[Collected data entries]
________________________________________

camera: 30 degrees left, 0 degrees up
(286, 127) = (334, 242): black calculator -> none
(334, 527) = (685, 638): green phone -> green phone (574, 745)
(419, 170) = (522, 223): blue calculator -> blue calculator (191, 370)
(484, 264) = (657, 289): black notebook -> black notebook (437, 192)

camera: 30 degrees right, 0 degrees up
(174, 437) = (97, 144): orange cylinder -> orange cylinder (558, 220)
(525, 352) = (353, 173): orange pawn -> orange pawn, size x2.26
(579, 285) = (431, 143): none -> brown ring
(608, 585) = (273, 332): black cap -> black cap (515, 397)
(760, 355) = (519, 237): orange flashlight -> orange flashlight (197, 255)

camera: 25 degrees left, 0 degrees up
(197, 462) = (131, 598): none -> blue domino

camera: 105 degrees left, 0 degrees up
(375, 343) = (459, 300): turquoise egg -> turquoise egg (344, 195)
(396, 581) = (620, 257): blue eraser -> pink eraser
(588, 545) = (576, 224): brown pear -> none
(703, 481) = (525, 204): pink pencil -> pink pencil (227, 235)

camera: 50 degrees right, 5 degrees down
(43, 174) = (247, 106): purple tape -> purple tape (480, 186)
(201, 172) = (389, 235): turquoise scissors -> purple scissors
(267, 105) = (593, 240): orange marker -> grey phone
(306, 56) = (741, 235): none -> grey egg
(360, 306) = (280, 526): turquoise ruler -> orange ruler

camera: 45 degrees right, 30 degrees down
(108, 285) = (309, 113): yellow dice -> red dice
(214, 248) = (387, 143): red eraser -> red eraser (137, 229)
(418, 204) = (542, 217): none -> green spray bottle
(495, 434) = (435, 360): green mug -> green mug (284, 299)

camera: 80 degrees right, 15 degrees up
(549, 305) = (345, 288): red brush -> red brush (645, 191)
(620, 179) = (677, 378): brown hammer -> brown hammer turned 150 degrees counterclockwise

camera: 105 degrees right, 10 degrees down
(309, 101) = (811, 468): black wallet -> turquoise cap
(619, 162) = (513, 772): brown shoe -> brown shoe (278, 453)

________________________________________

[HOW TO COMPLETE THIS TASK] Only these are to be transcribed: the line with "(334, 527) = (685, 638): green" and every line after it through the last line of the entries, each exactly.

[SOLUTION TO THIS TASK]
(334, 527) = (685, 638): green phone -> green phone (574, 745)
(419, 170) = (522, 223): blue calculator -> blue calculator (191, 370)
(484, 264) = (657, 289): black notebook -> black notebook (437, 192)

camera: 30 degrees right, 0 degrees up
(174, 437) = (97, 144): orange cylinder -> orange cylinder (558, 220)
(525, 352) = (353, 173): orange pawn -> orange pawn, size x2.26
(579, 285) = (431, 143): none -> brown ring
(608, 585) = (273, 332): black cap -> black cap (515, 397)
(760, 355) = (519, 237): orange flashlight -> orange flashlight (197, 255)

camera: 25 degrees left, 0 degrees up
(197, 462) = (131, 598): none -> blue domino

camera: 105 degrees left, 0 degrees up
(375, 343) = (459, 300): turquoise egg -> turquoise egg (344, 195)
(396, 581) = (620, 257): blue eraser -> pink eraser
(588, 545) = (576, 224): brown pear -> none
(703, 481) = (525, 204): pink pencil -> pink pencil (227, 235)

camera: 50 degrees right, 5 degrees down
(43, 174) = (247, 106): purple tape -> purple tape (480, 186)
(201, 172) = (389, 235): turquoise scissors -> purple scissors
(267, 105) = (593, 240): orange marker -> grey phone
(306, 56) = (741, 235): none -> grey egg
(360, 306) = (280, 526): turquoise ruler -> orange ruler

camera: 45 degrees right, 30 degrees down
(108, 285) = (309, 113): yellow dice -> red dice
(214, 248) = (387, 143): red eraser -> red eraser (137, 229)
(418, 204) = (542, 217): none -> green spray bottle
(495, 434) = (435, 360): green mug -> green mug (284, 299)

camera: 80 degrees right, 15 degrees up
(549, 305) = (345, 288): red brush -> red brush (645, 191)
(620, 179) = (677, 378): brown hammer -> brown hammer turned 150 degrees counterclockwise

camera: 105 degrees right, 10 degrees down
(309, 101) = (811, 468): black wallet -> turquoise cap
(619, 162) = (513, 772): brown shoe -> brown shoe (278, 453)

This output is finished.